**Task prompt**
Below are records; extract exactly the lines from the one containing "blue carton: 6 -> 4" through the last, both included, and keep the pictures out.

Dataset excerpts
• • •

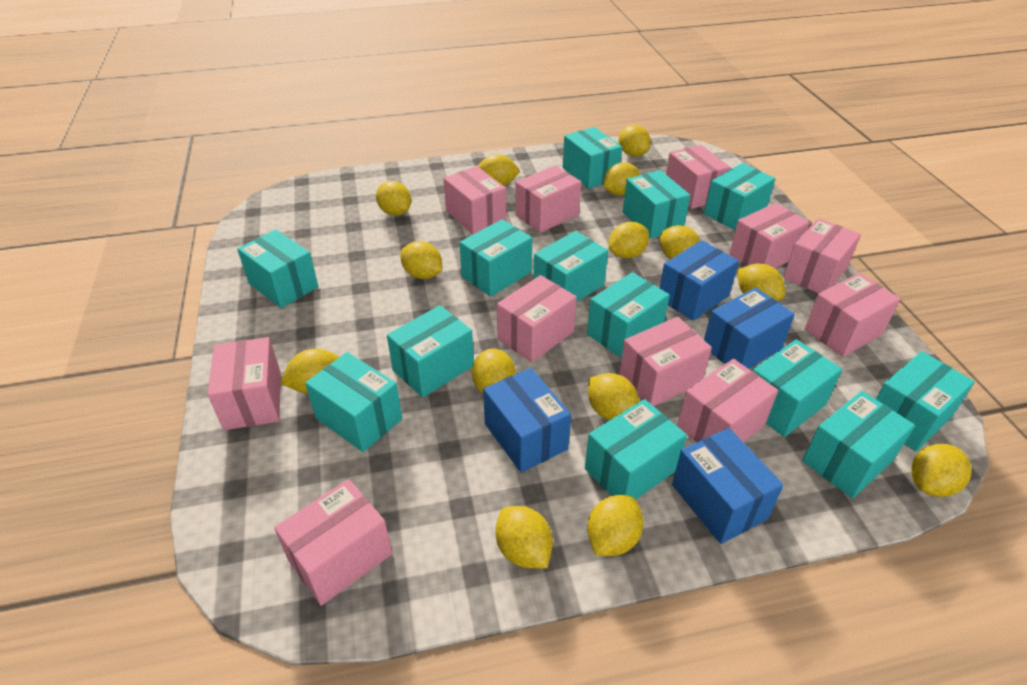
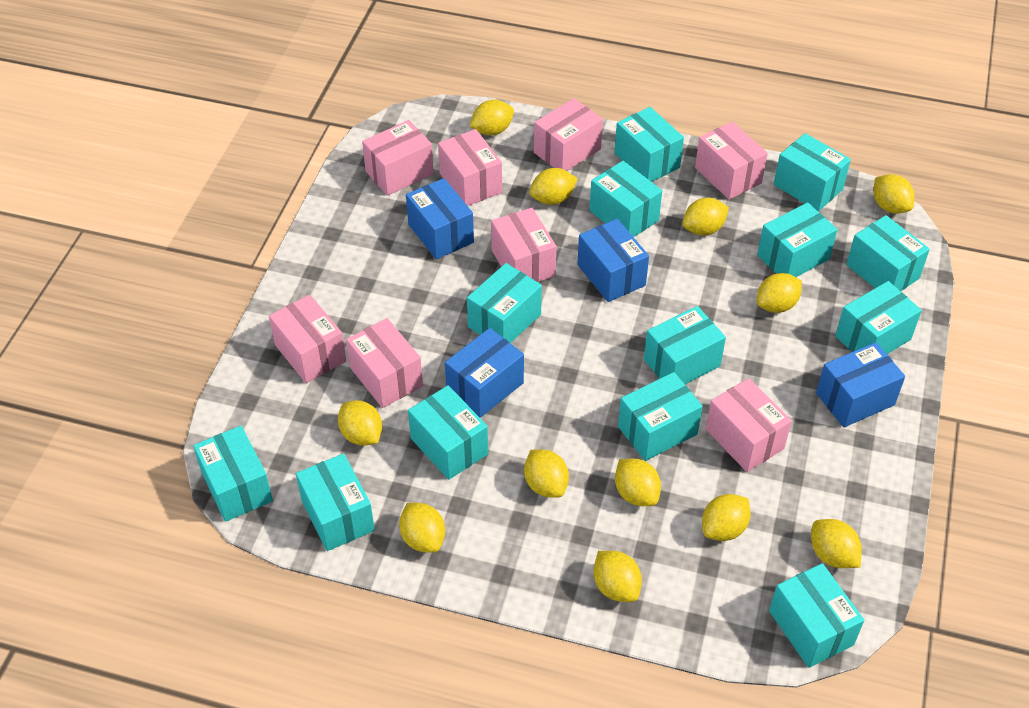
pink box: 11 -> 8
yellow lemon: 14 -> 12

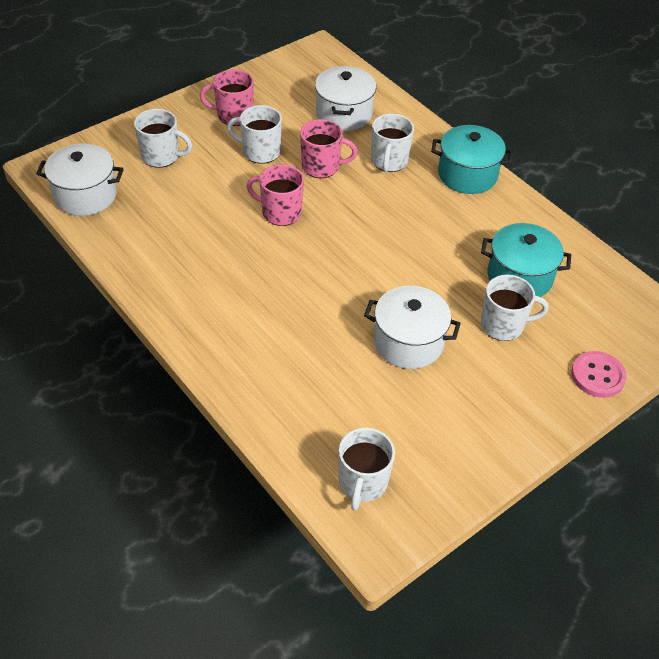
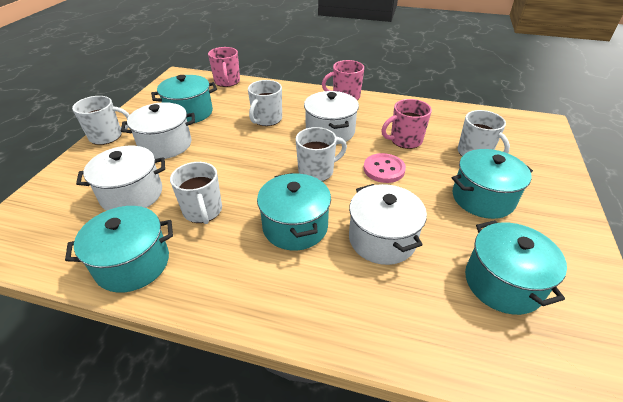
turquoise pot: 2 -> 5
white pot: 3 -> 4

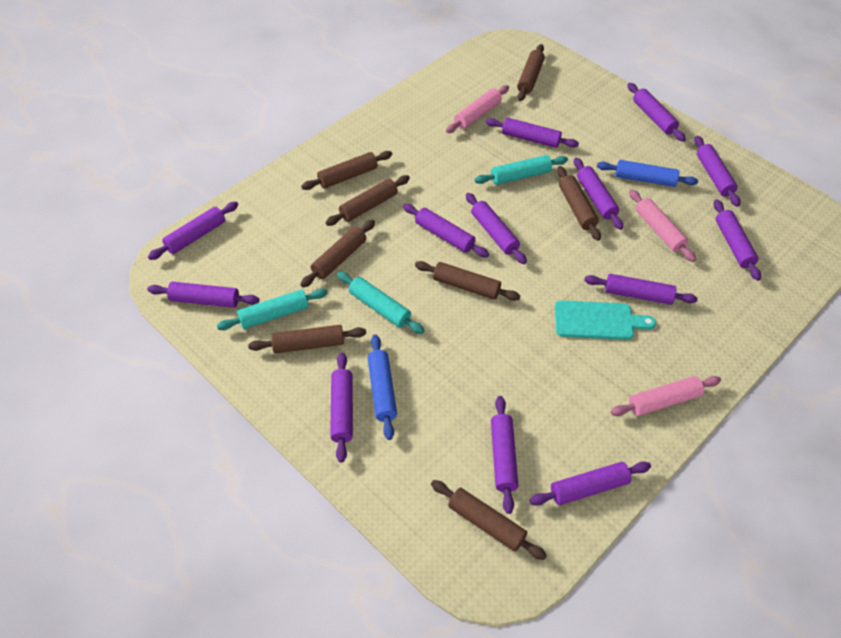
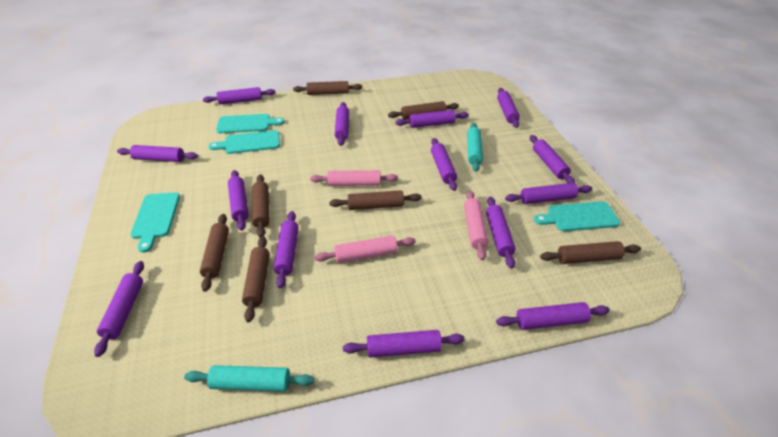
blue rolling pin: 2 -> 0
brown rolling pin: 8 -> 7
purple rolling pin: 13 -> 14
turquoise cutting board: 1 -> 4
turquoise rolling pin: 3 -> 2

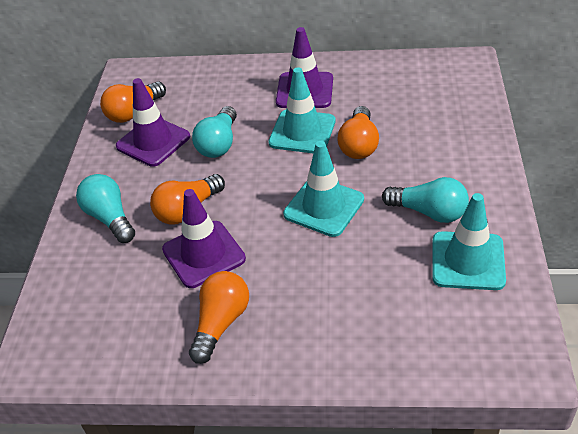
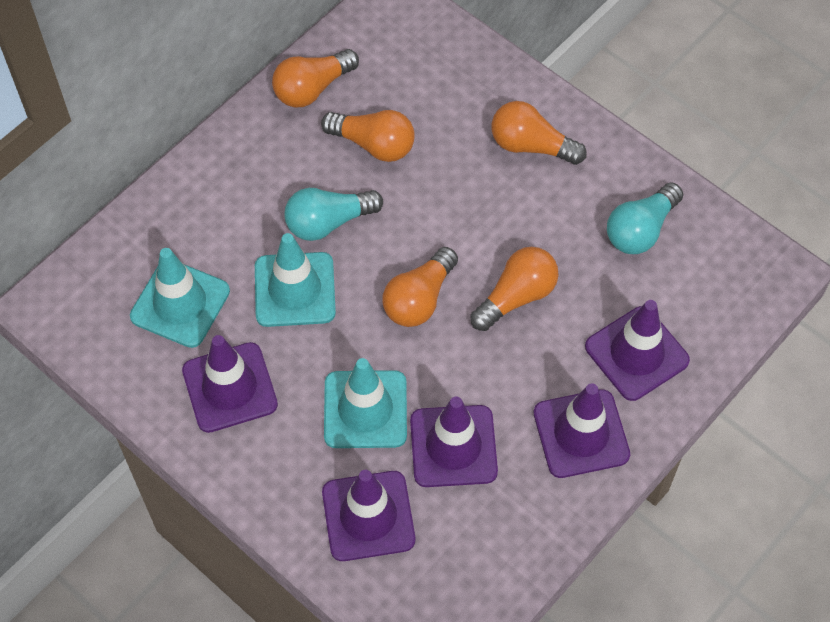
orange light bulb: 4 -> 5
purple traffic cone: 3 -> 5
turquoise light bulb: 3 -> 2

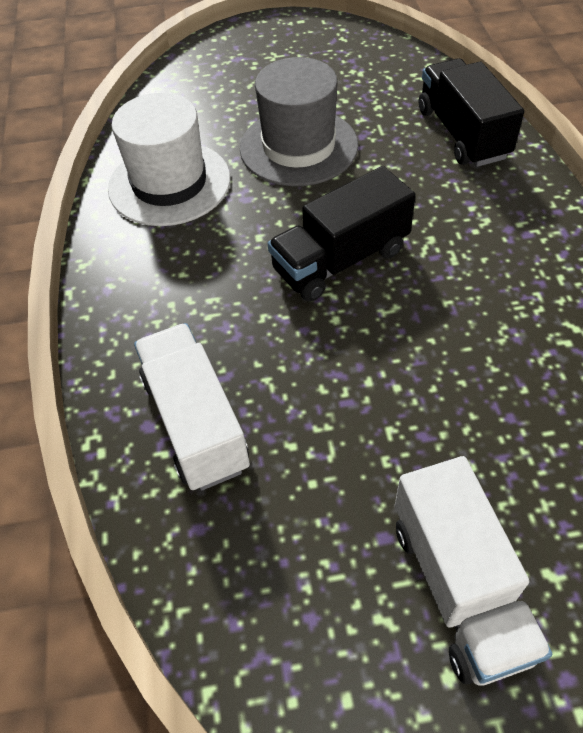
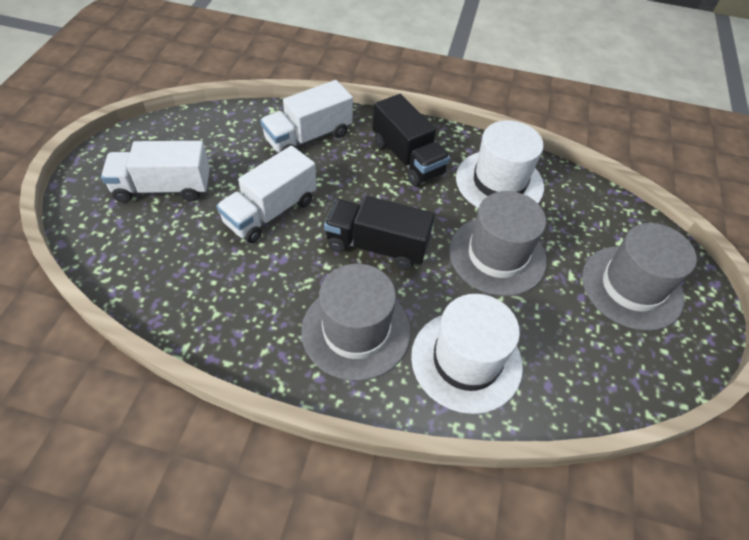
grey hat: 1 -> 3
white hat: 1 -> 2
white truck: 2 -> 3

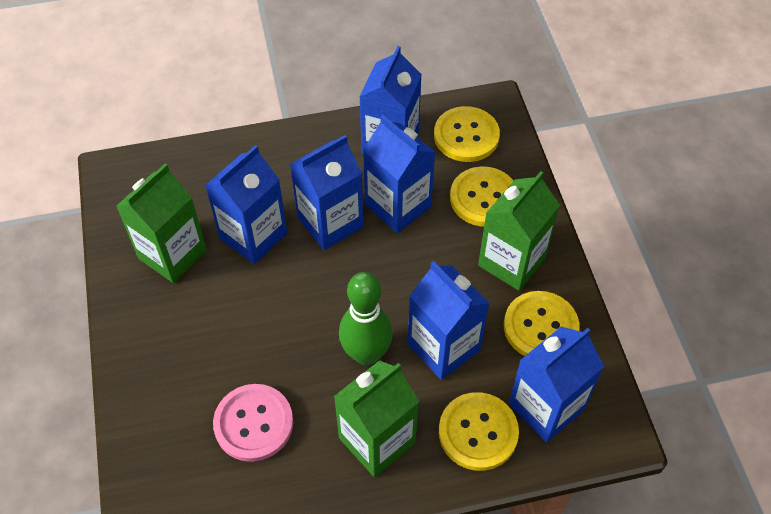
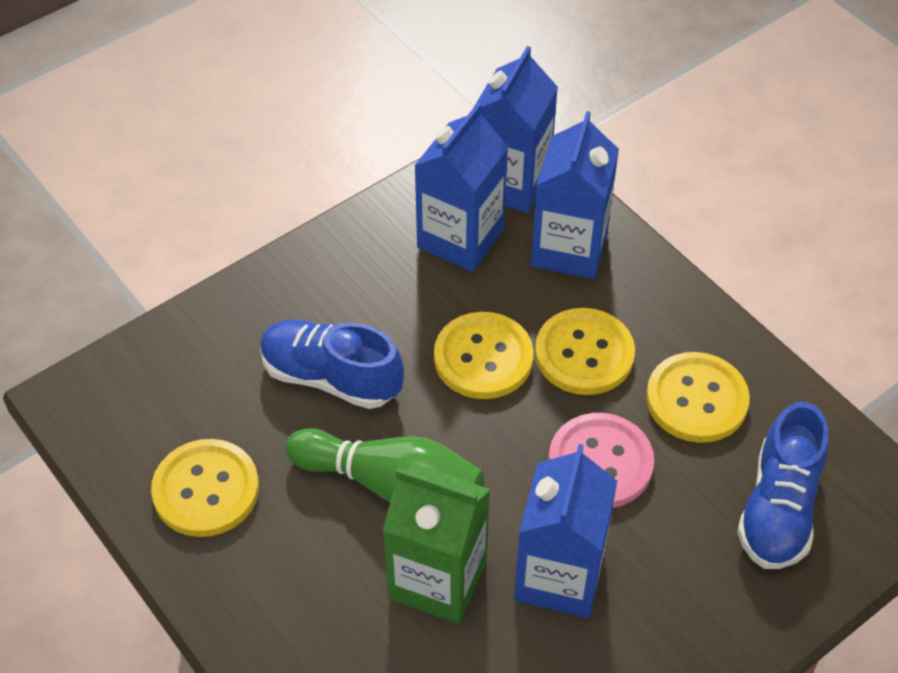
blue carton: 6 -> 4
blue shoe: 0 -> 2
green carton: 3 -> 1

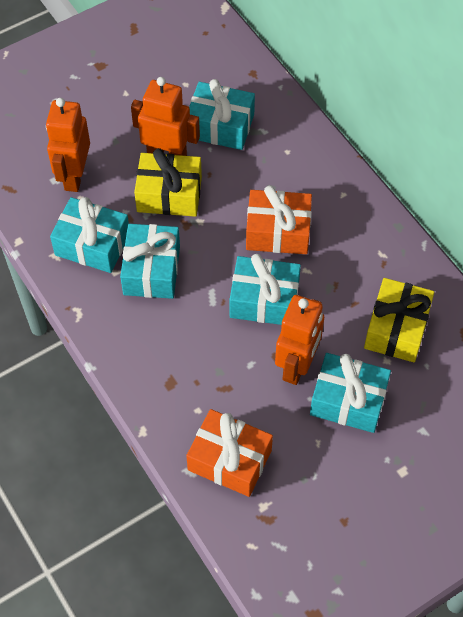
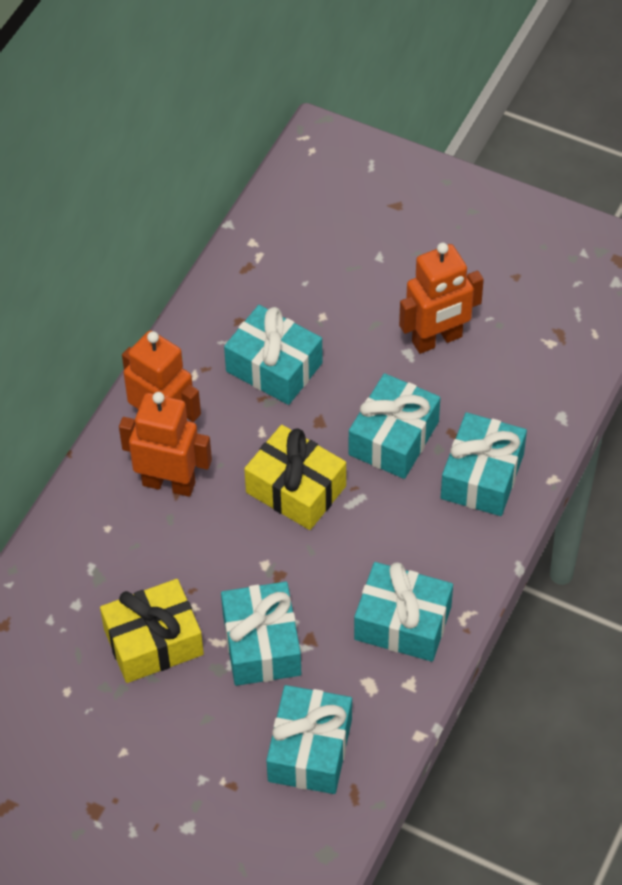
orange gift: 2 -> 0
turquoise gift: 5 -> 6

• • •

**Exercise response**
blue carton: 6 -> 4
blue shoe: 0 -> 2
green carton: 3 -> 1

orange gift: 2 -> 0
turquoise gift: 5 -> 6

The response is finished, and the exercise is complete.